## WHAT IS ASKED
Extract every line of text from the material below and reproduce each one word for word. Leave the pictures out.

## MATERIALS PROVIDED
══════════

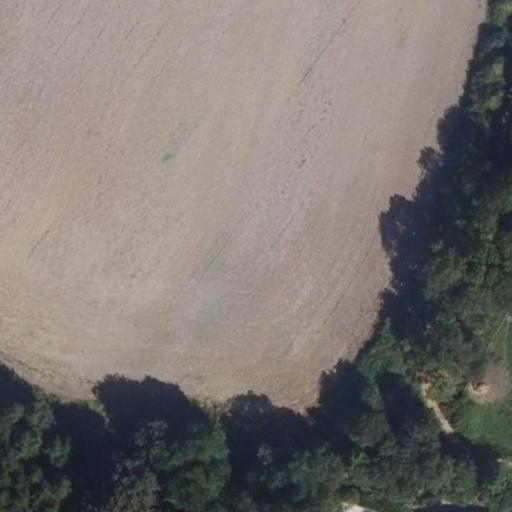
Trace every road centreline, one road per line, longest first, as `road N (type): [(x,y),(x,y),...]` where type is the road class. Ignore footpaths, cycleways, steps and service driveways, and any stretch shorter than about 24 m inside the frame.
road 1 (track): [(511,465),(444,427),(425,372),(511,98)]
road 2 (track): [(291,511),(310,490),(500,511)]
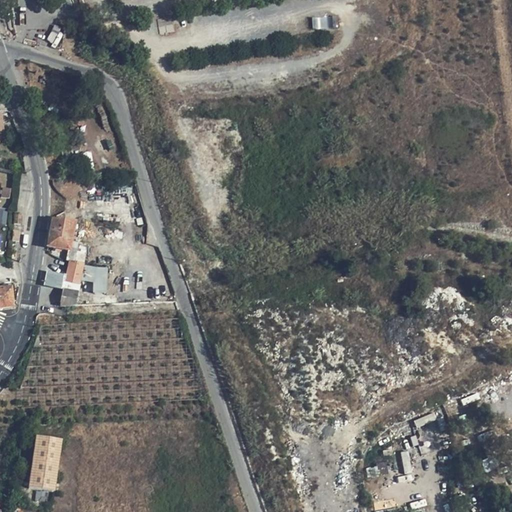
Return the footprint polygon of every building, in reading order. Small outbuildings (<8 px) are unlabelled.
[(431,57),(423,58),(424,65),(432,64),(431,57)] [(75,223),(52,220),(47,247),(68,252),(69,252),(71,244),(75,223)] [(69,252),(68,252),(66,261),(69,262),(76,263),(76,266),(69,264),(65,283),(63,290),(77,293),(79,282),(85,255),(87,248),(71,244),(69,252)] [(61,275),(52,273),(48,287),(58,289),(61,275)] [(9,285),(10,290),(12,309),(16,309),(20,286),(9,285)] [(140,288),(126,289),(126,300),(140,299),(140,288)] [(0,310),(12,309),(10,290),(0,291),(0,310)] [(79,297),(77,293),(63,290),(60,307),(66,308),(75,306),(79,299),(79,297)] [(178,320),(67,326),(60,326),(58,326),(33,409),(206,400),(178,320)] [(25,409),(49,326),(41,327),(21,389),(22,409),(25,409)] [(49,326),(25,409),(33,409),(58,326),(49,326)] [(33,454),(23,494),(47,499),(59,448),(36,443),(33,454)]
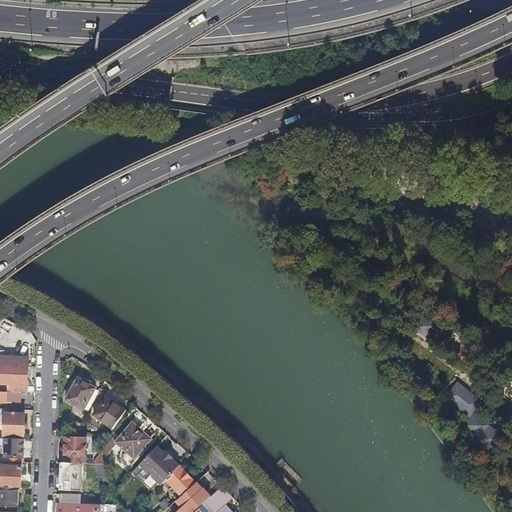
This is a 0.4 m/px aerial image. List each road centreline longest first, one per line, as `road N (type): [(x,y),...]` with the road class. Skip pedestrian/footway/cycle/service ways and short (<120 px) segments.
road 1 (motorway): [(0,262),(129,183),(511,22)]
road 2 (motorway): [(0,18),(145,30),(229,26),(372,0)]
road 3 (motorway): [(241,0),(0,159)]
road 4 (residential): [(58,325),(170,412),(272,511)]
road 5 (motorway): [(251,103),(358,109),(421,97),(511,62)]
road 6 (motorway): [(251,103),(360,121),(487,109),(511,96)]
road 7 (motorway): [(0,70),(251,103)]
road 8 (residential): [(42,511),(50,341),(58,325)]
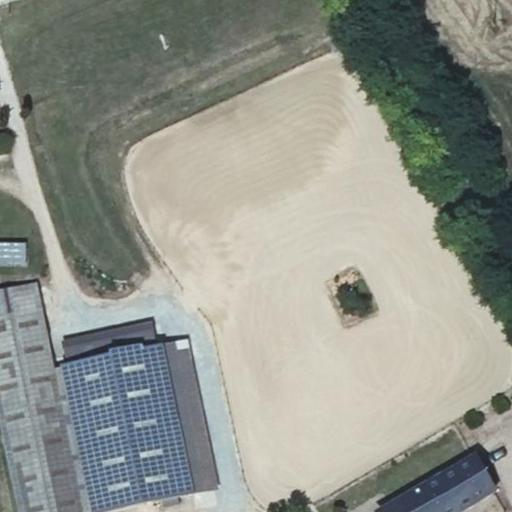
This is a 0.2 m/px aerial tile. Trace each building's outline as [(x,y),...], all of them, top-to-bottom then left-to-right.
[(320,50),(315,58),(334,67),(338,58),(320,50)] [(0,261),(23,262),(23,239),(0,239),(0,261)] [(85,511),(37,323),(0,333),(0,420),(23,511),(85,511)] [(217,493),(177,344),(158,350),(197,498),(217,493)] [(158,350),(61,375),(95,511),(141,511),(197,498),(158,350)] [(474,460),(383,511),(464,511),(494,496),(474,460)]
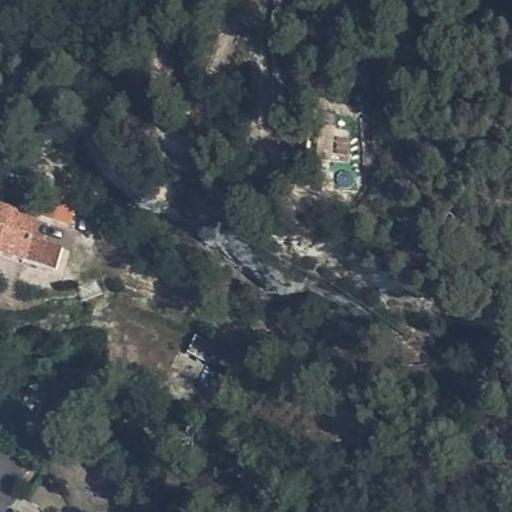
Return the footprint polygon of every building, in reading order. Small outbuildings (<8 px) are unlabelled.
[(338,111),(325,111),(324,136),(336,136),(338,111)] [(49,167),(48,169),(41,191),(58,196),(76,202),(83,181),(101,187),(104,176),(85,170),(83,178),(49,167)] [(0,233),(41,246),(49,220),(34,215),(40,196),(0,183),(0,233)] [(65,225),(60,223),(49,220),(41,246),(57,251),(63,234),(65,225)] [(80,266),(85,279),(86,281),(107,274),(102,258),(80,266)] [(214,342),(223,324),(202,312),(191,331),(214,342)]
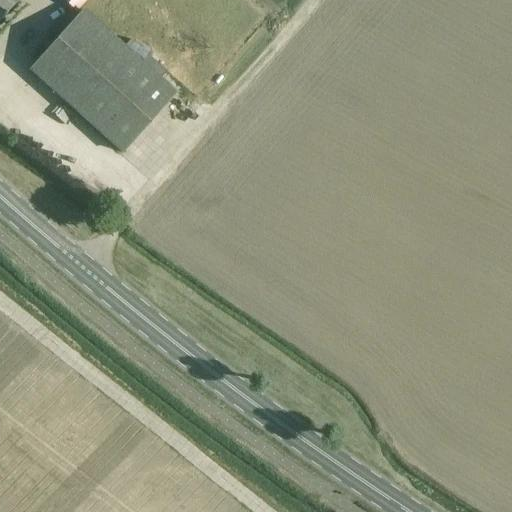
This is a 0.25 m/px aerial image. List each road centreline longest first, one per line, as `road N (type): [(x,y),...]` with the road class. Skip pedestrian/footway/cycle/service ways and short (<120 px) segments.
road 1 (primary): [(0,199),(169,341),(408,511)]
road 2 (track): [(154,178),(315,0)]
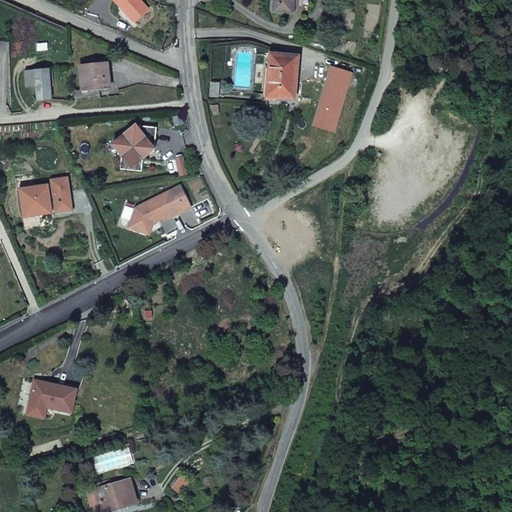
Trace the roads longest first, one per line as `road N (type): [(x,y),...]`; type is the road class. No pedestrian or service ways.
road 1 (tertiary): [(259,511),(302,368),(290,294),(242,219)]
road 2 (unclassified): [(242,219),(350,154),(386,69),(396,0)]
road 3 (residential): [(242,219),(0,347)]
road 4 (track): [(302,368),(321,345),(350,154)]
road 5 (residential): [(195,103),(0,119)]
road 6 (tertiary): [(242,219),(211,165),(195,103)]
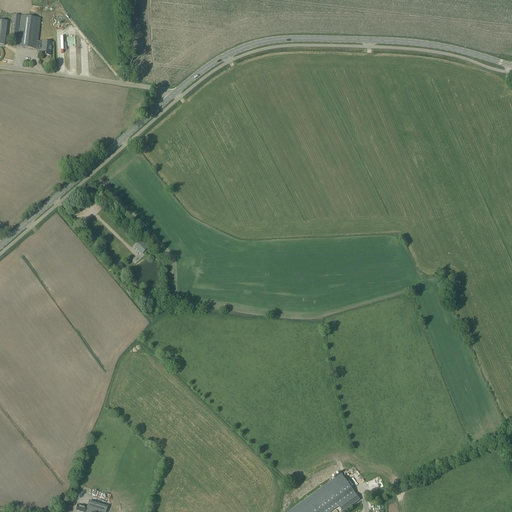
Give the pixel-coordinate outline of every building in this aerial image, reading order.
[(12,15),(10,34),(17,35),(20,16),(12,15)] [(20,16),(17,47),(42,50),(41,55),(50,56),(51,43),(38,42),(41,18),(20,16)] [(137,243),(134,246),(141,254),(145,251),(137,243)] [(352,478),(360,477),(359,472),(361,472),(360,466),(351,467),(352,478)] [(342,474),(290,511),(332,511),(339,507),(342,511),(343,511),(361,500),(357,494),(342,474)] [(369,481),(371,487),(381,482),(378,476),(369,481)]
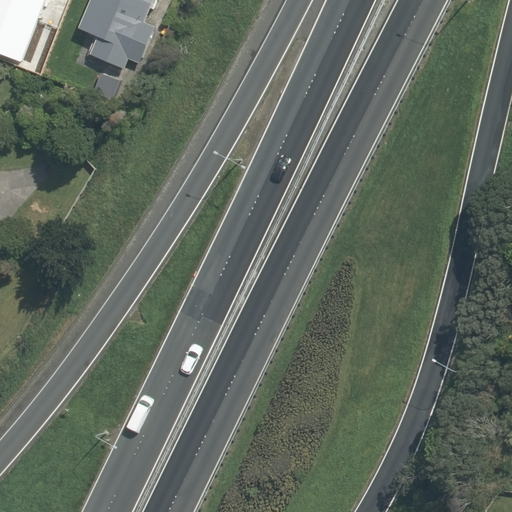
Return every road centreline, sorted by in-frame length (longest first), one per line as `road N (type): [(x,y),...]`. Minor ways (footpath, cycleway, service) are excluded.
road 1 (motorway): [(423,0),(167,511)]
road 2 (motorway): [(106,511),(348,0)]
road 3 (motorway): [(0,451),(139,266),(291,0)]
road 4 (motorway): [(511,51),(427,389),(371,511)]
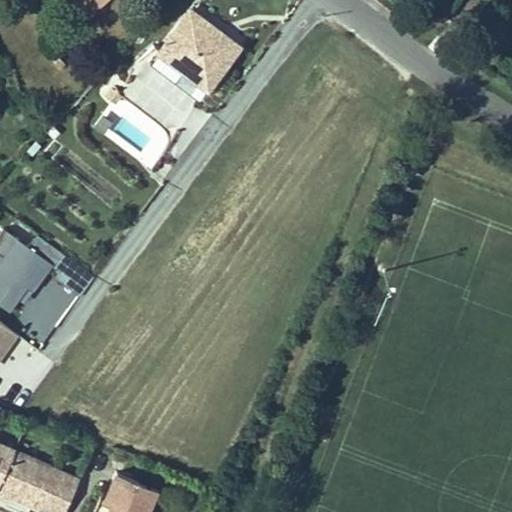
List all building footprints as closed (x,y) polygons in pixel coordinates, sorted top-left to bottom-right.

══════════

## EXERCISE OUTPUT
Trace every road centreline, one road per line, longest first, as `road N (type): [(x,y),(x,y),...]` where type is the road class. Ignore footpaths, cycleways, steps and service driveways, and any stretch shorter than about 24 m inside the frame.
road 1 (track): [(511,465),(444,427),(425,372),(511,98)]
road 2 (track): [(291,511),(310,490),(500,511)]
Return the footprint polygon of every building, in reading order. Small outbuildings (<8 px) are unlabelled.
[(431,57),(423,58),(424,65),(432,64),(431,57)] [(75,223),(52,220),(47,247),(68,252),(69,252),(71,244),(75,223)] [(69,252),(68,252),(66,261),(69,262),(76,263),(76,266),(69,264),(65,283),(63,290),(77,293),(79,282),(85,255),(87,248),(71,244),(69,252)] [(61,275),(52,273),(48,287),(58,289),(61,275)] [(9,285),(10,290),(12,309),(16,309),(20,286),(9,285)] [(140,288),(126,289),(126,300),(140,299),(140,288)] [(0,310),(12,309),(10,290),(0,291),(0,310)] [(79,297),(77,293),(63,290),(60,307),(66,308),(75,306),(79,299),(79,297)] [(178,320),(67,326),(60,326),(58,326),(33,409),(206,400),(178,320)] [(25,409),(49,326),(41,327),(21,389),(22,409),(25,409)] [(49,326),(25,409),(33,409),(58,326),(49,326)] [(33,454),(23,494),(47,499),(59,448),(36,443),(33,454)]
This is a 0.4 m/px aerial image. List each road centreline longest first, one per line, as `road N (type): [(x,y),...]` with the road class. Skip pedestrian/footway/cycle/service ways and short (<120 px) segments.
road 1 (motorway): [(0,262),(129,183),(511,22)]
road 2 (motorway): [(0,18),(145,30),(229,26),(372,0)]
road 3 (motorway): [(241,0),(0,159)]
road 4 (residential): [(58,325),(170,412),(272,511)]
road 5 (motorway): [(251,103),(358,109),(421,97),(511,62)]
road 6 (motorway): [(251,103),(360,121),(487,109),(511,96)]
road 7 (motorway): [(0,70),(251,103)]
road 8 (residential): [(42,511),(50,341),(58,325)]
This is a 0.2 m/px aerial tile. Trace each building's outline as [(x,y),...], all of them, top-to-bottom then left-to-right.
[(320,50),(315,58),(334,67),(338,58),(320,50)] [(0,261),(23,262),(23,239),(0,239),(0,261)] [(85,511),(37,323),(0,333),(0,420),(23,511),(85,511)] [(217,493),(177,344),(158,350),(197,498),(217,493)] [(158,350),(61,375),(95,511),(141,511),(197,498),(158,350)] [(474,460),(383,511),(464,511),(494,496),(474,460)]
Return the footprint polygon of every building, in reading order. Small outbuildings (<8 px) are unlabelled.
[(338,111),(325,111),(324,136),(336,136),(338,111)] [(49,167),(48,169),(41,191),(58,196),(76,202),(83,181),(101,187),(104,176),(85,170),(83,178),(49,167)] [(0,233),(41,246),(49,220),(34,215),(40,196),(0,183),(0,233)] [(65,225),(60,223),(49,220),(41,246),(57,251),(63,234),(65,225)] [(80,266),(85,279),(86,281),(107,274),(102,258),(80,266)] [(214,342),(223,324),(202,312),(191,331),(214,342)]
This is a 0.25 m/px aerial image. List each road centreline longest first, one per line, as `road N (type): [(x,y),...]` with the road class. Skip pedestrian/footway/cycle/service ways and short (<120 px) segments.
road 1 (primary): [(0,199),(169,341),(408,511)]
road 2 (track): [(154,178),(315,0)]
Trace the roads longest first, one per line as `road N (type): [(x,y),...]`; type is the road class. No pedestrian or service ways.
road 1 (tertiary): [(259,511),(302,368),(290,294),(242,219)]
road 2 (unclassified): [(242,219),(350,154),(386,69),(396,0)]
road 3 (residential): [(242,219),(0,347)]
road 4 (track): [(302,368),(321,345),(350,154)]
road 5 (residential): [(195,103),(0,119)]
road 6 (tertiary): [(242,219),(211,165),(195,103)]
Give the pixel-coordinate outline of every building in this aerial image, reading order.
[(12,15),(10,34),(17,35),(20,16),(12,15)] [(20,16),(17,47),(42,50),(41,55),(50,56),(51,43),(38,42),(41,18),(20,16)] [(137,243),(134,246),(141,254),(145,251),(137,243)] [(352,478),(360,477),(359,472),(361,472),(360,466),(351,467),(352,478)] [(342,474),(290,511),(332,511),(339,507),(342,511),(343,511),(361,500),(357,494),(342,474)] [(369,481),(371,487),(381,482),(378,476),(369,481)]
Return every road centreline, sorted by in-frame length (longest first), one per line as `road N (type): [(x,y),...]`. Minor ways (footpath, cycleway, service) are excluded.
road 1 (motorway): [(423,0),(167,511)]
road 2 (motorway): [(106,511),(348,0)]
road 3 (motorway): [(0,451),(139,266),(291,0)]
road 4 (motorway): [(511,51),(427,389),(371,511)]
List all building footprints as closed (x,y) polygons in pixel coordinates, sorted top-left to bottom-right.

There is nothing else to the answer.